Revision tracking records

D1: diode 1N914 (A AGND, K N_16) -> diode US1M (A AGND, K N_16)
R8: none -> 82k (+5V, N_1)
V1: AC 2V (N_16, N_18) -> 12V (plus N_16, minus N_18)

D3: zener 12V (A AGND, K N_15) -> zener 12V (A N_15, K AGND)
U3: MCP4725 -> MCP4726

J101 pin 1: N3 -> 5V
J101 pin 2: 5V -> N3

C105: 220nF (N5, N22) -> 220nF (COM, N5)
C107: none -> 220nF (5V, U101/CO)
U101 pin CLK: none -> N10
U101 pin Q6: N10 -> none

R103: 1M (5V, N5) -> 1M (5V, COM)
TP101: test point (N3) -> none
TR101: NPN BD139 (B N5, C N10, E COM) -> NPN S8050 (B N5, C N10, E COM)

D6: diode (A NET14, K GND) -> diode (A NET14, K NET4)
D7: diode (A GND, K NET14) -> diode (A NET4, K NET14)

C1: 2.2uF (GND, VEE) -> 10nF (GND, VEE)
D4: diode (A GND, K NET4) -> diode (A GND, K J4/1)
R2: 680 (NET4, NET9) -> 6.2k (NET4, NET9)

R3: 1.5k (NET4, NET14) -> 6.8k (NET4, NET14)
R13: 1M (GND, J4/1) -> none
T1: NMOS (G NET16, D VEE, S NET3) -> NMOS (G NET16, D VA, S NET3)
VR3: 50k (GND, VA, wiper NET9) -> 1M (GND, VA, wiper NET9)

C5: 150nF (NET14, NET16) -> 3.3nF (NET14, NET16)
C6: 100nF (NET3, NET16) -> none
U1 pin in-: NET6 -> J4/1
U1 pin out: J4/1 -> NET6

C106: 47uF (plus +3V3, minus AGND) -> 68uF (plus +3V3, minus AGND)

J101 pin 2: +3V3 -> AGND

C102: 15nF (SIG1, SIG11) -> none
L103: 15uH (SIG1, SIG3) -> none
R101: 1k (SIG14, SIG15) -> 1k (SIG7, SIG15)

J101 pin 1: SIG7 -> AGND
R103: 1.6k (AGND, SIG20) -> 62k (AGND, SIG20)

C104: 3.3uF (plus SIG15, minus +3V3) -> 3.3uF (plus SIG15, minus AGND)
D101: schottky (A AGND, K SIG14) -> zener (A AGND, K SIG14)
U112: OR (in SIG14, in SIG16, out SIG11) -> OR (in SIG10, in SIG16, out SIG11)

* _ABOUT THIS EXERCISE_:
Starting from the line with "U101 pin Q6: N10 -> none", write out every remaining line of the data above exactly, the final line included, and nothing before it.

* _REPLY TO THE TASK_:
U101 pin Q6: N10 -> none

R103: 1M (5V, N5) -> 1M (5V, COM)
TP101: test point (N3) -> none
TR101: NPN BD139 (B N5, C N10, E COM) -> NPN S8050 (B N5, C N10, E COM)

D6: diode (A NET14, K GND) -> diode (A NET14, K NET4)
D7: diode (A GND, K NET14) -> diode (A NET4, K NET14)

C1: 2.2uF (GND, VEE) -> 10nF (GND, VEE)
D4: diode (A GND, K NET4) -> diode (A GND, K J4/1)
R2: 680 (NET4, NET9) -> 6.2k (NET4, NET9)

R3: 1.5k (NET4, NET14) -> 6.8k (NET4, NET14)
R13: 1M (GND, J4/1) -> none
T1: NMOS (G NET16, D VEE, S NET3) -> NMOS (G NET16, D VA, S NET3)
VR3: 50k (GND, VA, wiper NET9) -> 1M (GND, VA, wiper NET9)

C5: 150nF (NET14, NET16) -> 3.3nF (NET14, NET16)
C6: 100nF (NET3, NET16) -> none
U1 pin in-: NET6 -> J4/1
U1 pin out: J4/1 -> NET6

C106: 47uF (plus +3V3, minus AGND) -> 68uF (plus +3V3, minus AGND)

J101 pin 2: +3V3 -> AGND

C102: 15nF (SIG1, SIG11) -> none
L103: 15uH (SIG1, SIG3) -> none
R101: 1k (SIG14, SIG15) -> 1k (SIG7, SIG15)

J101 pin 1: SIG7 -> AGND
R103: 1.6k (AGND, SIG20) -> 62k (AGND, SIG20)

C104: 3.3uF (plus SIG15, minus +3V3) -> 3.3uF (plus SIG15, minus AGND)
D101: schottky (A AGND, K SIG14) -> zener (A AGND, K SIG14)
U112: OR (in SIG14, in SIG16, out SIG11) -> OR (in SIG10, in SIG16, out SIG11)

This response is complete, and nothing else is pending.